-- SOURCE RECORDS follows --

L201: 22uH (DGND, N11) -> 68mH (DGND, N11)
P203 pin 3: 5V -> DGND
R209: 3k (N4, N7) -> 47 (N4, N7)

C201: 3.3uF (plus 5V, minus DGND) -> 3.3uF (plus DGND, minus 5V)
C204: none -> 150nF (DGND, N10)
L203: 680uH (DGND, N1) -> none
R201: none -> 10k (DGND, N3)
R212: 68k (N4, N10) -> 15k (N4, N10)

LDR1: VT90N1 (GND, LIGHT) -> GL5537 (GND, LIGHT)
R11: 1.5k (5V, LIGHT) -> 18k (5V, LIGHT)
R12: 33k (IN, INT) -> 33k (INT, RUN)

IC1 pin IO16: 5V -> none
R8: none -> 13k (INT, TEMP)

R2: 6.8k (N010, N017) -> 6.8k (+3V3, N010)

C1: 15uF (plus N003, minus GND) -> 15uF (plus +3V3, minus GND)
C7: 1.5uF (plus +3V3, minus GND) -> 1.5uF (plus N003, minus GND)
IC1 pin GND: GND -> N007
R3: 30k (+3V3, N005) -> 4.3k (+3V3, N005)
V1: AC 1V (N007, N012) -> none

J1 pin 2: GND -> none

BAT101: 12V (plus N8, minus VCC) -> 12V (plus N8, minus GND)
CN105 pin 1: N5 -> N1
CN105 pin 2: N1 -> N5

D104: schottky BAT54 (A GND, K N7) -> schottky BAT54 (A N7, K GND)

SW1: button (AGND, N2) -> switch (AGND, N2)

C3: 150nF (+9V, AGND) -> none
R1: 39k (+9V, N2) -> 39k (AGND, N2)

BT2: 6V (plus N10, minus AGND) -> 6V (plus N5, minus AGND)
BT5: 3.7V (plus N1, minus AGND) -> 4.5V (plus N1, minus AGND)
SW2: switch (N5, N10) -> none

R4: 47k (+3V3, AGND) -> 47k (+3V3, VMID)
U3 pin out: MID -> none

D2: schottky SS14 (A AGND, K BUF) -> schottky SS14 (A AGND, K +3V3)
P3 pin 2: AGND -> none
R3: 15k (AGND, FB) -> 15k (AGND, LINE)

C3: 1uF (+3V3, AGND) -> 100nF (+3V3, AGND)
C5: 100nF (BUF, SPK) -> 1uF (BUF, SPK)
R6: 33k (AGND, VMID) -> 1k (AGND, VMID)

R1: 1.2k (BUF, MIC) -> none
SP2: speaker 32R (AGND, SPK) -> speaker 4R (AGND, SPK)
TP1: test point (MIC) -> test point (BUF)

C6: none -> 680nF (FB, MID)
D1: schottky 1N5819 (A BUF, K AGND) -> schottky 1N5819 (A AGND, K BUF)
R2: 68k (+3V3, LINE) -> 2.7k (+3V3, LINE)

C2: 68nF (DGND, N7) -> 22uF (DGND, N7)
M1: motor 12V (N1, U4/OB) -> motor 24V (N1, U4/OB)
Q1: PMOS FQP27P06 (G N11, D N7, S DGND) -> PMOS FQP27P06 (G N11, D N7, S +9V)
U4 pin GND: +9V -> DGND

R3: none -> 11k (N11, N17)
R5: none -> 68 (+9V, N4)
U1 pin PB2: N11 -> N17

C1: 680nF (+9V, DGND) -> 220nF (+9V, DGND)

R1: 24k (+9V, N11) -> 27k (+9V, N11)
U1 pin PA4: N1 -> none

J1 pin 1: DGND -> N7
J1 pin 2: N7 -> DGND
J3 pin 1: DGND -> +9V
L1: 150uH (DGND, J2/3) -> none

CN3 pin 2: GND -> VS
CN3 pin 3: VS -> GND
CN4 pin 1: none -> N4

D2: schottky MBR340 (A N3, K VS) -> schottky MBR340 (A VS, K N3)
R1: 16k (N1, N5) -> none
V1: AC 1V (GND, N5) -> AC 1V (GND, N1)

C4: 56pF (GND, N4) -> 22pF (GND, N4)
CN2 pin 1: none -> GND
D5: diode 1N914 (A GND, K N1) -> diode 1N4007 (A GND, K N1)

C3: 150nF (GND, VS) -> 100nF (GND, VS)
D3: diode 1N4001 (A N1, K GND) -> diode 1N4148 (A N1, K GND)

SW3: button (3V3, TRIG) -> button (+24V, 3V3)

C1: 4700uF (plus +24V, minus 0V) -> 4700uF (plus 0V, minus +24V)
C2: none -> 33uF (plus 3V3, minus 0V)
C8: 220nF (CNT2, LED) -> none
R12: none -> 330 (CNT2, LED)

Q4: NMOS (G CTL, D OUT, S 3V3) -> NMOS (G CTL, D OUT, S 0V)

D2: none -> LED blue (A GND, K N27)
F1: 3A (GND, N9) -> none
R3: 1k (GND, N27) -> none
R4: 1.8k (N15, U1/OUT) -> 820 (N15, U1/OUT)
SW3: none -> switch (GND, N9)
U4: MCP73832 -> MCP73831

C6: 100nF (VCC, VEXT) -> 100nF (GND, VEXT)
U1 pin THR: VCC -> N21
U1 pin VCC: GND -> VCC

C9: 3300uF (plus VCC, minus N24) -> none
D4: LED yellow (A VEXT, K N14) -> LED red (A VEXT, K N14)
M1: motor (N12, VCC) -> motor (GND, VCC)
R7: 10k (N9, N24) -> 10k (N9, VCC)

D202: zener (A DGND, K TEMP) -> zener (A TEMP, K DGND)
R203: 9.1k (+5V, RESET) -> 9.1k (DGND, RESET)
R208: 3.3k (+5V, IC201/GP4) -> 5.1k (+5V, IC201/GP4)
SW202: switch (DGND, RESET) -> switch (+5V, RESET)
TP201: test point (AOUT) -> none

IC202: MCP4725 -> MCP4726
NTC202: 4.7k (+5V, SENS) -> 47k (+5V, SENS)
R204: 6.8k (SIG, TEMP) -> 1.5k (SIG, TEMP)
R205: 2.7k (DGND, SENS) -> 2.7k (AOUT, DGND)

-- SOURCE RECORDS concluded --

[TASK DIRECTIONS] Extract the first line above and each line after it up to and including the one with "IC1 pin IO16: 5V -> none", please, exactly and with nothing else.

[EXERCISE RESPONSE]
L201: 22uH (DGND, N11) -> 68mH (DGND, N11)
P203 pin 3: 5V -> DGND
R209: 3k (N4, N7) -> 47 (N4, N7)

C201: 3.3uF (plus 5V, minus DGND) -> 3.3uF (plus DGND, minus 5V)
C204: none -> 150nF (DGND, N10)
L203: 680uH (DGND, N1) -> none
R201: none -> 10k (DGND, N3)
R212: 68k (N4, N10) -> 15k (N4, N10)

LDR1: VT90N1 (GND, LIGHT) -> GL5537 (GND, LIGHT)
R11: 1.5k (5V, LIGHT) -> 18k (5V, LIGHT)
R12: 33k (IN, INT) -> 33k (INT, RUN)

IC1 pin IO16: 5V -> none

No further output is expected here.